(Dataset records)
....
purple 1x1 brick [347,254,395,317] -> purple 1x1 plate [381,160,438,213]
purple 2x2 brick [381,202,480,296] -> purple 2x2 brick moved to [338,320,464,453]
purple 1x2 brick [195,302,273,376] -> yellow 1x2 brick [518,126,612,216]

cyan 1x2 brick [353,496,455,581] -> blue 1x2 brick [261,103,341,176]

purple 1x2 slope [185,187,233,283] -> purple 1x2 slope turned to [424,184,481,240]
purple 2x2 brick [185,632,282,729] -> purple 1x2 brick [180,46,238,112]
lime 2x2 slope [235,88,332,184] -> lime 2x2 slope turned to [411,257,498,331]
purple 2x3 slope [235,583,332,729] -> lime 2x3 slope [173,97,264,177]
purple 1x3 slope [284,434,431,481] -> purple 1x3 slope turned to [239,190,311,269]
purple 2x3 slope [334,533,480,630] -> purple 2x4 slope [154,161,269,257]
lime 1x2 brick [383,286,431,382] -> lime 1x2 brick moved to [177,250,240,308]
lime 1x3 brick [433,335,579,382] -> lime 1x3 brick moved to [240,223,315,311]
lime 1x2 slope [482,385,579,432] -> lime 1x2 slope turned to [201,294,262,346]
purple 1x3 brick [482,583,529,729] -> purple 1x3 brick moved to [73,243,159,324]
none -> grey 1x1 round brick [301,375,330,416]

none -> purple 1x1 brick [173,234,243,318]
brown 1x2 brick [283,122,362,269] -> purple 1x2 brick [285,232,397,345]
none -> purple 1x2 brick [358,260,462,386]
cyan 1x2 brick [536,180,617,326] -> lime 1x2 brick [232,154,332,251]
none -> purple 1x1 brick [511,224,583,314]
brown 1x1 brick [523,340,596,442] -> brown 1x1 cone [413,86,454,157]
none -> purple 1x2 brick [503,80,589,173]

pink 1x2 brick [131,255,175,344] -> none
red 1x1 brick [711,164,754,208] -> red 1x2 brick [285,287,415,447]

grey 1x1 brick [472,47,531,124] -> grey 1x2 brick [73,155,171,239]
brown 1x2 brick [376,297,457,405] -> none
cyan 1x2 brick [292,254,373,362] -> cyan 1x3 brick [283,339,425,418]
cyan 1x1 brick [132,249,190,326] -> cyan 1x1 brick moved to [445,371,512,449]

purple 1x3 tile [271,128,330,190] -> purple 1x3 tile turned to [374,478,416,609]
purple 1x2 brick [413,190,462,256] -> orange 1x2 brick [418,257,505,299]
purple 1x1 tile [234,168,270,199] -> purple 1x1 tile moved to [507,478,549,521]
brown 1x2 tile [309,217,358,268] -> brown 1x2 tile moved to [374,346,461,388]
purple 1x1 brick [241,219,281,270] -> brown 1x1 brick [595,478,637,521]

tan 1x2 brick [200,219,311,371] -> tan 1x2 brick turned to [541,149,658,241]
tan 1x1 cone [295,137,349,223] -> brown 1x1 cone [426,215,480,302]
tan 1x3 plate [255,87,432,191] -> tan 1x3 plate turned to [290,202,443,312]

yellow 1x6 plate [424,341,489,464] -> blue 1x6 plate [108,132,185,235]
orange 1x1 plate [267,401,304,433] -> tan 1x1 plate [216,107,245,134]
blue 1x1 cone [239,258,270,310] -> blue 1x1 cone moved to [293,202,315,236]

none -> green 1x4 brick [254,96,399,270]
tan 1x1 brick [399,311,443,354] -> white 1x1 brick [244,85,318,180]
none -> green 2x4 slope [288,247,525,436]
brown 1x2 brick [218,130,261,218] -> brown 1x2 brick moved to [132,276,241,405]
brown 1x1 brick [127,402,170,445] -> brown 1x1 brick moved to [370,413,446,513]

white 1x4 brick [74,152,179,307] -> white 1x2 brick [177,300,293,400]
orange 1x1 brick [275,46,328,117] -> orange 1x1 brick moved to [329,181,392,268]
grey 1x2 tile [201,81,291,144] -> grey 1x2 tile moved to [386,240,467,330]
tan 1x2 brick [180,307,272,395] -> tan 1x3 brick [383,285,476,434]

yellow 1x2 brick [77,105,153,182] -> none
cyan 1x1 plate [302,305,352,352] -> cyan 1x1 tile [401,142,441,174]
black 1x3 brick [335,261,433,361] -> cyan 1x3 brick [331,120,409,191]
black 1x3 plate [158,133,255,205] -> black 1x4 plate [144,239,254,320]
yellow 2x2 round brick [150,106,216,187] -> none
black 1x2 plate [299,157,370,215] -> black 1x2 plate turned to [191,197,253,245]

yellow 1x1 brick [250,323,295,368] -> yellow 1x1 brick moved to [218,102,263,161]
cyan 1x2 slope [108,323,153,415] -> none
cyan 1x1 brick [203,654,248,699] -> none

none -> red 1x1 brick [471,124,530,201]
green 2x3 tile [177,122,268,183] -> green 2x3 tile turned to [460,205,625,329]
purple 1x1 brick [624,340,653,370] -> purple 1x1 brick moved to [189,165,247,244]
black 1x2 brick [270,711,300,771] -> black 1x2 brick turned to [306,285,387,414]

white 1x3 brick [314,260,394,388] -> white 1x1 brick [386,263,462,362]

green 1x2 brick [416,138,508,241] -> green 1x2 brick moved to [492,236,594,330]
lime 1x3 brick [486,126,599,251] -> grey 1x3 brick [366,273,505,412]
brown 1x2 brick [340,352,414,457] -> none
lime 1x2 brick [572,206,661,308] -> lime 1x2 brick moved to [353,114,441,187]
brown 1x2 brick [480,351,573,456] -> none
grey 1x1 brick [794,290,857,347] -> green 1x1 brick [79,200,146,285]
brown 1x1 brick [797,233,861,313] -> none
....
Work to complete: All records must be transcribed exactly, with none left out.

Answer area:
purple 1x1 brick [347,254,395,317] -> purple 1x1 plate [381,160,438,213]
purple 2x2 brick [381,202,480,296] -> purple 2x2 brick moved to [338,320,464,453]
purple 1x2 brick [195,302,273,376] -> yellow 1x2 brick [518,126,612,216]

cyan 1x2 brick [353,496,455,581] -> blue 1x2 brick [261,103,341,176]

purple 1x2 slope [185,187,233,283] -> purple 1x2 slope turned to [424,184,481,240]
purple 2x2 brick [185,632,282,729] -> purple 1x2 brick [180,46,238,112]
lime 2x2 slope [235,88,332,184] -> lime 2x2 slope turned to [411,257,498,331]
purple 2x3 slope [235,583,332,729] -> lime 2x3 slope [173,97,264,177]
purple 1x3 slope [284,434,431,481] -> purple 1x3 slope turned to [239,190,311,269]
purple 2x3 slope [334,533,480,630] -> purple 2x4 slope [154,161,269,257]
lime 1x2 brick [383,286,431,382] -> lime 1x2 brick moved to [177,250,240,308]
lime 1x3 brick [433,335,579,382] -> lime 1x3 brick moved to [240,223,315,311]
lime 1x2 slope [482,385,579,432] -> lime 1x2 slope turned to [201,294,262,346]
purple 1x3 brick [482,583,529,729] -> purple 1x3 brick moved to [73,243,159,324]
none -> grey 1x1 round brick [301,375,330,416]

none -> purple 1x1 brick [173,234,243,318]
brown 1x2 brick [283,122,362,269] -> purple 1x2 brick [285,232,397,345]
none -> purple 1x2 brick [358,260,462,386]
cyan 1x2 brick [536,180,617,326] -> lime 1x2 brick [232,154,332,251]
none -> purple 1x1 brick [511,224,583,314]
brown 1x1 brick [523,340,596,442] -> brown 1x1 cone [413,86,454,157]
none -> purple 1x2 brick [503,80,589,173]

pink 1x2 brick [131,255,175,344] -> none
red 1x1 brick [711,164,754,208] -> red 1x2 brick [285,287,415,447]

grey 1x1 brick [472,47,531,124] -> grey 1x2 brick [73,155,171,239]
brown 1x2 brick [376,297,457,405] -> none
cyan 1x2 brick [292,254,373,362] -> cyan 1x3 brick [283,339,425,418]
cyan 1x1 brick [132,249,190,326] -> cyan 1x1 brick moved to [445,371,512,449]

purple 1x3 tile [271,128,330,190] -> purple 1x3 tile turned to [374,478,416,609]
purple 1x2 brick [413,190,462,256] -> orange 1x2 brick [418,257,505,299]
purple 1x1 tile [234,168,270,199] -> purple 1x1 tile moved to [507,478,549,521]
brown 1x2 tile [309,217,358,268] -> brown 1x2 tile moved to [374,346,461,388]
purple 1x1 brick [241,219,281,270] -> brown 1x1 brick [595,478,637,521]

tan 1x2 brick [200,219,311,371] -> tan 1x2 brick turned to [541,149,658,241]
tan 1x1 cone [295,137,349,223] -> brown 1x1 cone [426,215,480,302]
tan 1x3 plate [255,87,432,191] -> tan 1x3 plate turned to [290,202,443,312]

yellow 1x6 plate [424,341,489,464] -> blue 1x6 plate [108,132,185,235]
orange 1x1 plate [267,401,304,433] -> tan 1x1 plate [216,107,245,134]
blue 1x1 cone [239,258,270,310] -> blue 1x1 cone moved to [293,202,315,236]

none -> green 1x4 brick [254,96,399,270]
tan 1x1 brick [399,311,443,354] -> white 1x1 brick [244,85,318,180]
none -> green 2x4 slope [288,247,525,436]
brown 1x2 brick [218,130,261,218] -> brown 1x2 brick moved to [132,276,241,405]
brown 1x1 brick [127,402,170,445] -> brown 1x1 brick moved to [370,413,446,513]

white 1x4 brick [74,152,179,307] -> white 1x2 brick [177,300,293,400]
orange 1x1 brick [275,46,328,117] -> orange 1x1 brick moved to [329,181,392,268]
grey 1x2 tile [201,81,291,144] -> grey 1x2 tile moved to [386,240,467,330]
tan 1x2 brick [180,307,272,395] -> tan 1x3 brick [383,285,476,434]

yellow 1x2 brick [77,105,153,182] -> none
cyan 1x1 plate [302,305,352,352] -> cyan 1x1 tile [401,142,441,174]
black 1x3 brick [335,261,433,361] -> cyan 1x3 brick [331,120,409,191]
black 1x3 plate [158,133,255,205] -> black 1x4 plate [144,239,254,320]
yellow 2x2 round brick [150,106,216,187] -> none
black 1x2 plate [299,157,370,215] -> black 1x2 plate turned to [191,197,253,245]

yellow 1x1 brick [250,323,295,368] -> yellow 1x1 brick moved to [218,102,263,161]
cyan 1x2 slope [108,323,153,415] -> none
cyan 1x1 brick [203,654,248,699] -> none

none -> red 1x1 brick [471,124,530,201]
green 2x3 tile [177,122,268,183] -> green 2x3 tile turned to [460,205,625,329]
purple 1x1 brick [624,340,653,370] -> purple 1x1 brick moved to [189,165,247,244]
black 1x2 brick [270,711,300,771] -> black 1x2 brick turned to [306,285,387,414]

white 1x3 brick [314,260,394,388] -> white 1x1 brick [386,263,462,362]

green 1x2 brick [416,138,508,241] -> green 1x2 brick moved to [492,236,594,330]
lime 1x3 brick [486,126,599,251] -> grey 1x3 brick [366,273,505,412]
brown 1x2 brick [340,352,414,457] -> none
lime 1x2 brick [572,206,661,308] -> lime 1x2 brick moved to [353,114,441,187]
brown 1x2 brick [480,351,573,456] -> none
grey 1x1 brick [794,290,857,347] -> green 1x1 brick [79,200,146,285]
brown 1x1 brick [797,233,861,313] -> none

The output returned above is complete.